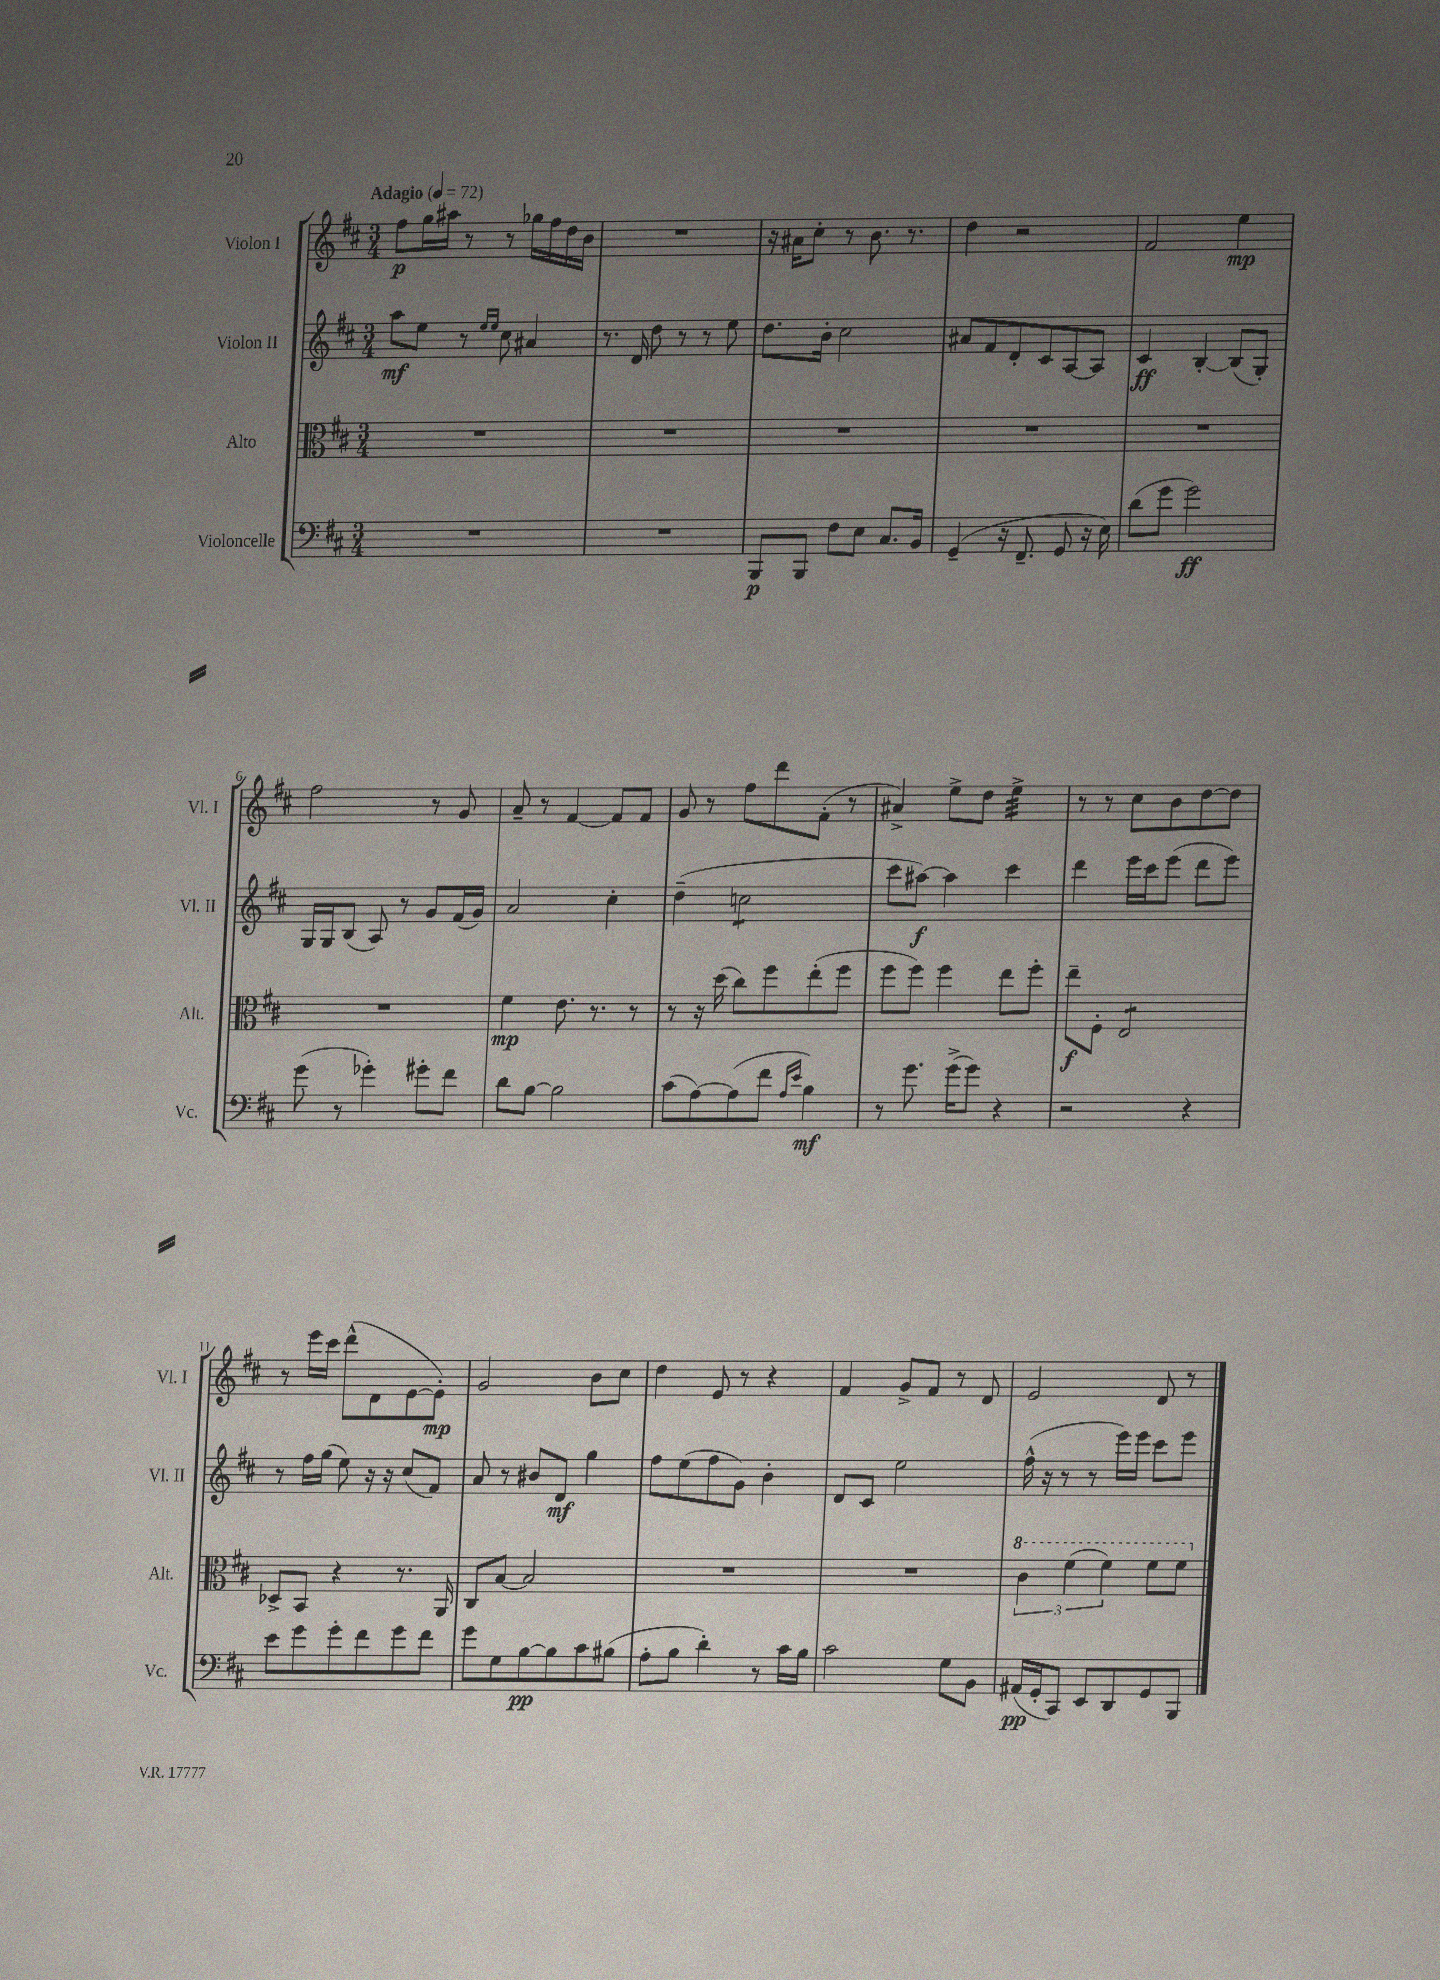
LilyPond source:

<<
\new StaffGroup <<
\new Staff = "s0" \with { instrumentName = "Violon I" shortInstrumentName = "Vl. I" } {
    \clef treble \key d \major \numericTimeSignature \time 3/4 \tempo "Adagio" 4 = 72
    fis''8\p g''16 ais''16 r8 r8 ges''16 fis''16 d''16 b'16 |
    R2. |
    r16 ais'16 cis''8-. r8 b'8. r8. |
    d''4 r2 |
    fis'2 e''4\mp |
    fis''2 r8 g'8 |
    a'8-- r8 fis'4~ fis'8 fis'8 |
    g'8 r8 fis''8 d'''8 fis'8-.( r8 |
    ais'4->) e''8-> d''8 e''4:32-> |
    r8 r8 cis''8 b'8 d''8~ d''8 |
    r8 e'''16 cis'''16 d'''8-^( d'8 e'8~ e'8-.\mp) |
    g'2 b'8 cis''8 |
    d''4 e'8 r8 r4 |
    fis'4 g'8-> fis'8 r8 d'8 |
    e'2 d'8 r8 \bar "|." |
}
\new Staff = "s1" \with { instrumentName = "Violon II" shortInstrumentName = "Vl. II" } {
    \clef treble \key d \major \numericTimeSignature \time 3/4
    a''8\mf e''8 r8 \grace { e''16 e''16 } cis''8 ais'4 |
    r8. d'16 d''8 r8 r8 e''8 |
    d''8. b'16-. cis''2 |
    ais'8 fis'8 d'8-. cis'8 a8~ a8 |
    cis'4\ff b4~-. b8( g8-.) |
    g16 g16 b8( a8) r8 g'8 fis'16( g'16) |
    a'2 cis''4-. |
    d''4--( c''2:8 |
    cis'''8 ais''8~\f) ais''4 cis'''4 |
    d'''4 e'''16 cis'''16 e'''8( d'''8 e'''8) |
    r8 fis''16 g''16( e''8) r16 r16 cis''8( fis'8) |
    a'8 r8 bis'8 d'8\mf g''4 |
    fis''8 e''8( fis''8 g'8) b'4-. |
    d'8 cis'8 e''2 |
    fis''16-^( r16 r8 r8 e'''16) e'''16 cis'''8 e'''8 \bar "|." |
}
\new Staff = "s2" \with { instrumentName = "Alto" shortInstrumentName = "Alt." } {
    \clef alto \key d \major \numericTimeSignature \time 3/4
    R2. |
    R2. |
    R2. |
    R2. |
    R2. |
    R2. |
    fis'4\mp e'8. r8. r8 |
    r8 r16 d''16( cis''8) fis''8 e''8-.( fis''8 |
    fis''8 fis''8) fis''4 e''8 fis''8-. |
    e''8--\f fis8-. e2:8 |
    des8-> b,8 r4 r8. a,16 |
    cis8 b8~ b2 |
    R2. |
    R2. |
    \tuplet 3/2 { \ottava #1 cis''4 fis''4( fis''4) } fis''8 fis''8 \ottava #0 \bar "|." |
}
\new Staff = "s3" \with { instrumentName = "Violoncelle" shortInstrumentName = "Vc." } {
    \clef bass \key d \major \numericTimeSignature \time 3/4
    R2. |
    R2. |
    b,,8\p b,,8 fis8 e8 cis8. b,16 |
    g,4--( r16 fis,8.-- g,8 r16 e16) |
    d'8( g'8 g'2\ff) |
    g'8( r8 ges'4-.) gis'8-. fis'8 |
    d'8 b8~ b2 |
    cis'8( a8~) a8( fis'8 \grace { a16 e'16 } b4\mf) |
    r8 g'8. g'16->( g'8) r4 |
    r2 r4 |
    e'8 g'8 g'8-. fis'8 g'8 fis'8 |
    g'8 g8 b8~\pp b8 cis'8 bis8( |
    a8-. b8 d'4-.) r8 cis'16 b16 |
    cis'2 g8 b,8 |
    ais,16\pp( g,16-. cis,8) e,8 d,8 g,8 b,,8 \bar "|." |
}
>>
>>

·····

▶ _GIVEN REQUEST_:
State how many lines in the items above contain the string "grace" in that exact case, and give only the number.

▶ _THE SOLUTION_:
2